**Exercise description**
Give back an exact repetition of the material below, from its first line through the line that contains "blue 1x1 brick", both included, minus the pictures.

—————

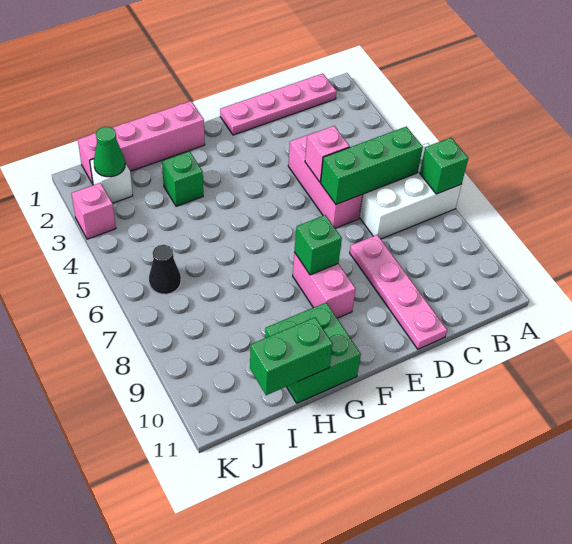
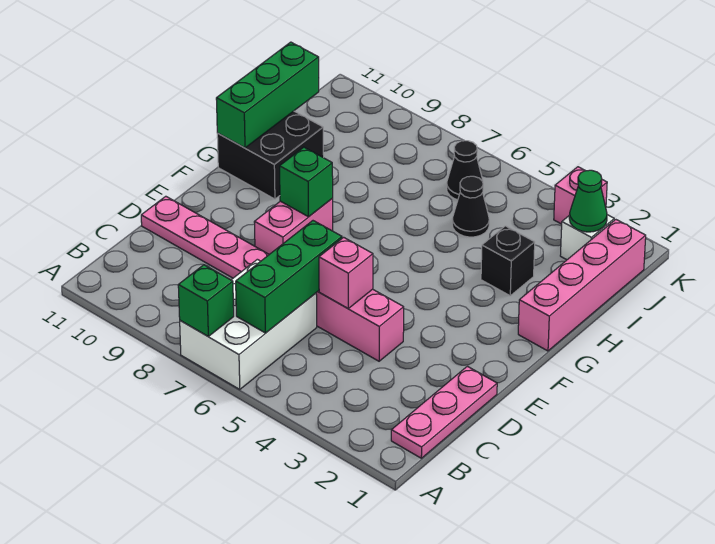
pink 1x4 plate [220,74,337,135] -> pink 1x3 plate [391,366,497,458]
pink 1x2 brick [293,252,356,318] -> pink 1x2 brick turned to [254,199,333,254]
green 2x2 brick [265,303,361,403] -> black 2x2 brick [217,111,324,199]
green 1x1 brick [162,151,203,206] -> black 1x1 brick [481,226,535,296]
green 1x2 brick [250,317,333,395] -> green 1x3 brick [216,42,319,148]
none -> black 1x1 cone [452,176,489,237]

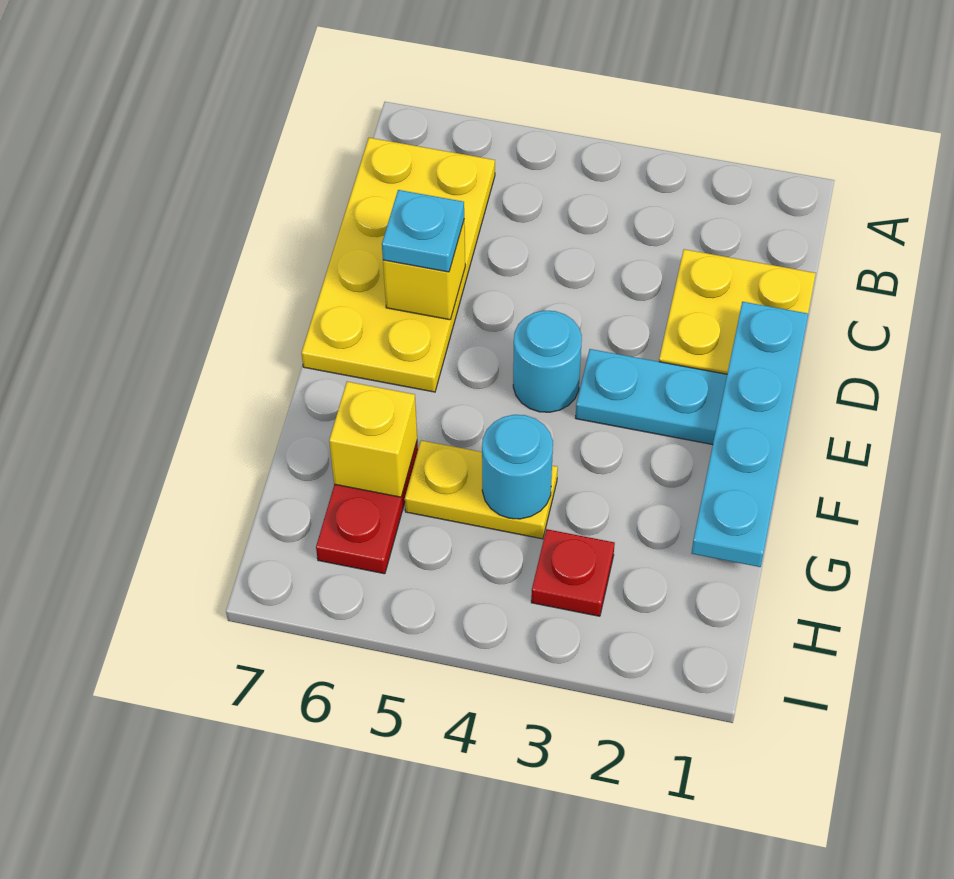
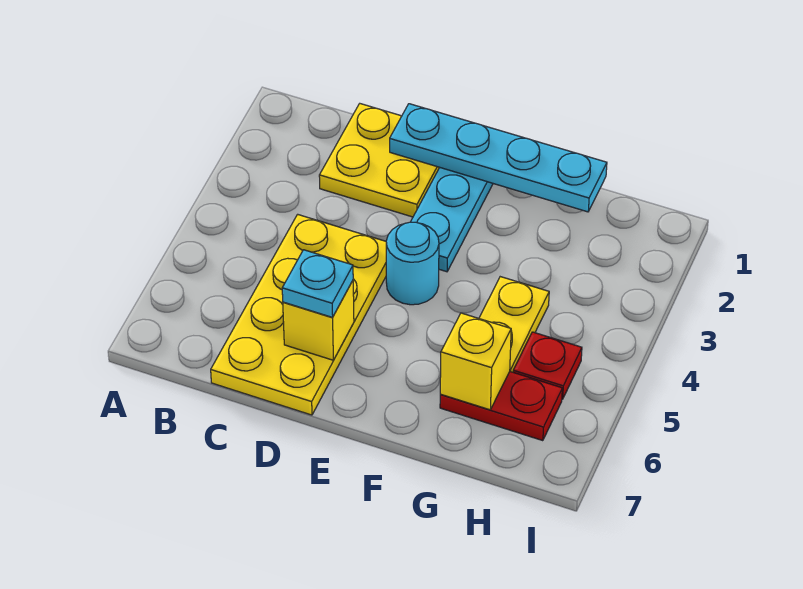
yellow 2x4 plate [302,138,495,392] -> yellow 2x4 plate turned to [211,214,386,415]
cyan 1x1 round brick [482,415,553,519] -> none
red 1x1 plate [531,529,615,616] -> red 1x1 plate moved to [513,332,582,399]

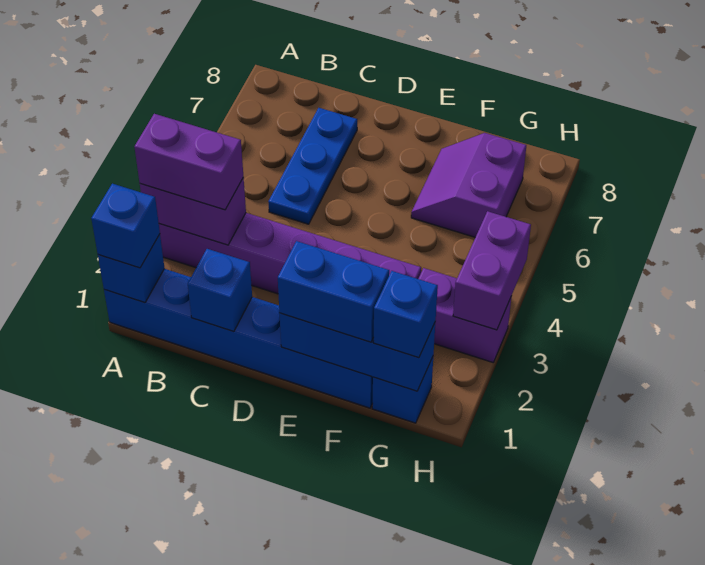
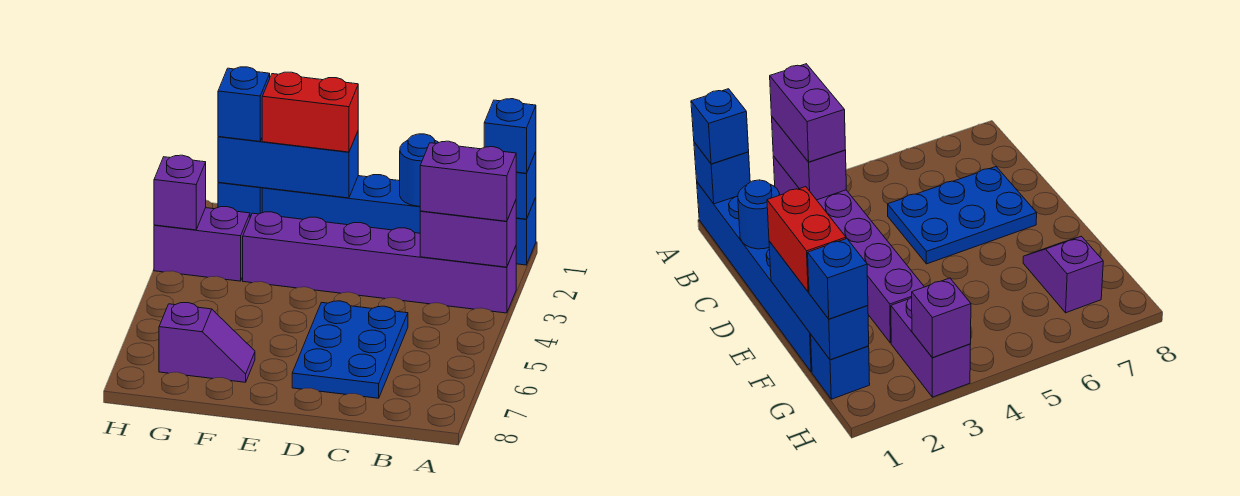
blue 1x1 brick [188,249,252,332] -> blue 1x1 round brick [400,134,439,206]
blue 1x3 plate [268,108,357,224] -> blue 2x3 plate [292,301,408,398]
blue 1x2 brick [278,241,389,342] -> red 1x2 brick [262,72,358,152]
purple 2x2 slope [411,133,526,237] -> purple 1x2 slope [159,303,255,382]
purple 1x2 brick [453,211,531,330] -> purple 1x1 brick [154,155,206,230]

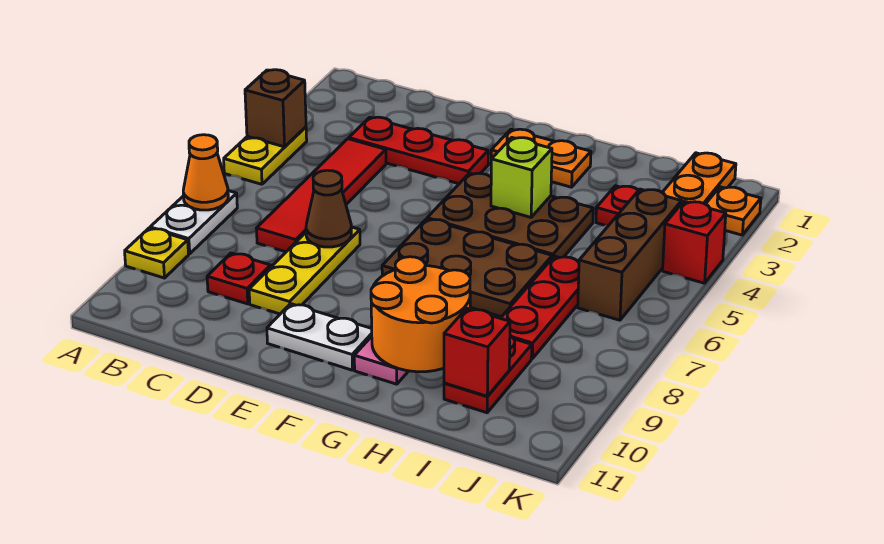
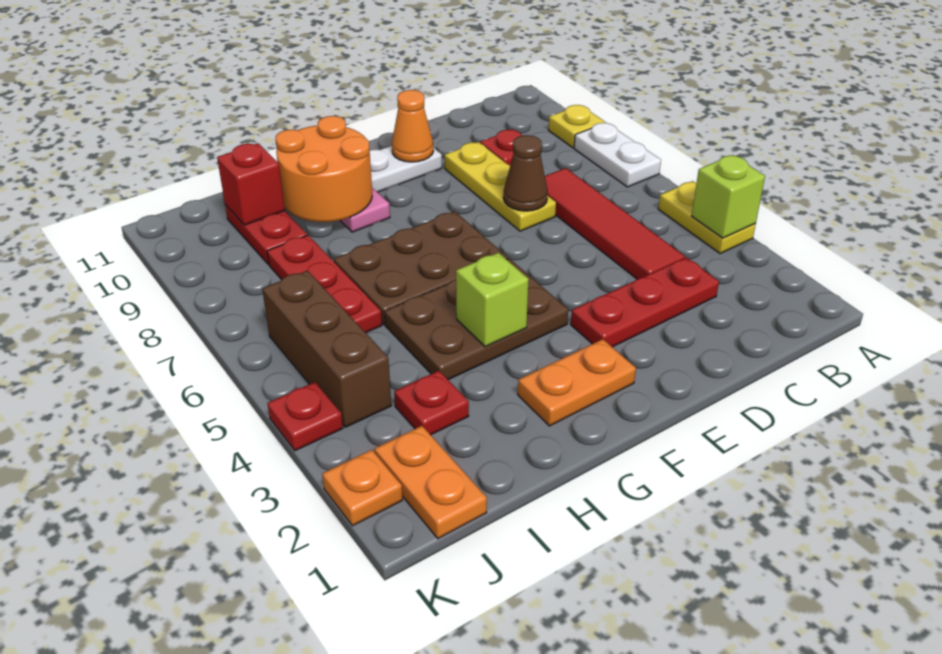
brown 1x1 brick [245,70,306,147] -> lime 1x1 brick [692,155,765,238]
orange 1x1 cone [183,135,228,210] -> orange 1x1 cone moved to [392,90,433,162]
red 1x1 brick [663,201,726,283] -> red 1x1 plate [267,382,343,451]

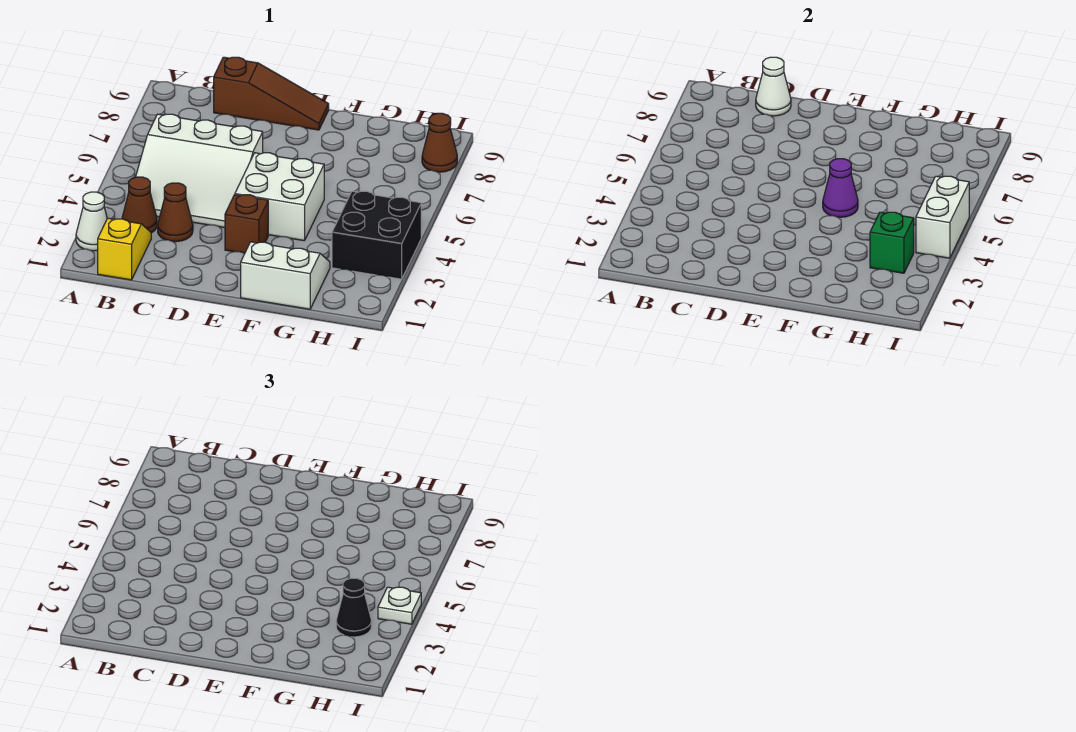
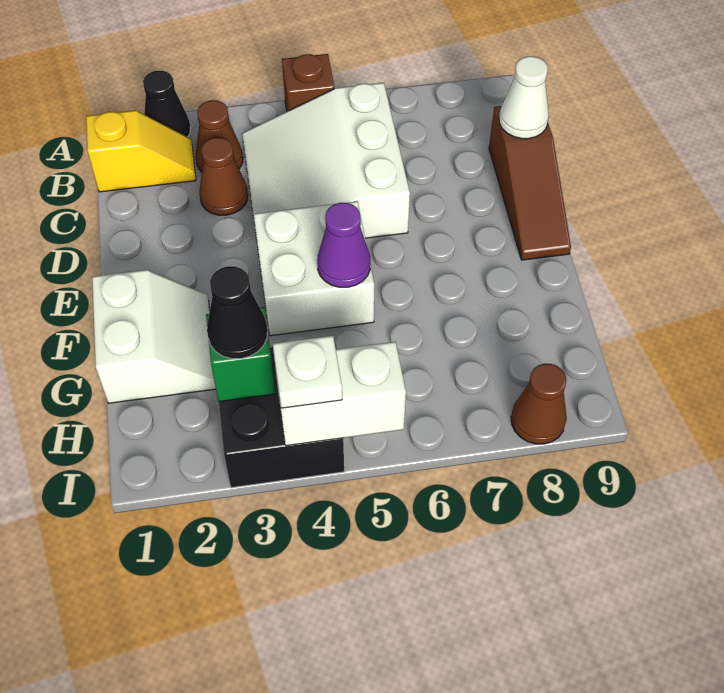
white 1x1 cone [76,192,107,251] -> black 1x1 cone [143,71,190,137]
brown 1x1 brick [225,195,268,253] -> brown 1x1 brick moved to [282,54,335,111]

—————

**Completed exercise**
pink 1x4 plate [220,74,337,135] -> pink 1x3 plate [391,366,497,458]
pink 1x2 brick [293,252,356,318] -> pink 1x2 brick turned to [254,199,333,254]
green 2x2 brick [265,303,361,403] -> black 2x2 brick [217,111,324,199]
green 1x1 brick [162,151,203,206] -> black 1x1 brick [481,226,535,296]
green 1x2 brick [250,317,333,395] -> green 1x3 brick [216,42,319,148]
none -> black 1x1 cone [452,176,489,237]

yellow 2x4 plate [302,138,495,392] -> yellow 2x4 plate turned to [211,214,386,415]
cyan 1x1 round brick [482,415,553,519] -> none
red 1x1 plate [531,529,615,616] -> red 1x1 plate moved to [513,332,582,399]

blue 1x1 brick [188,249,252,332] -> blue 1x1 round brick [400,134,439,206]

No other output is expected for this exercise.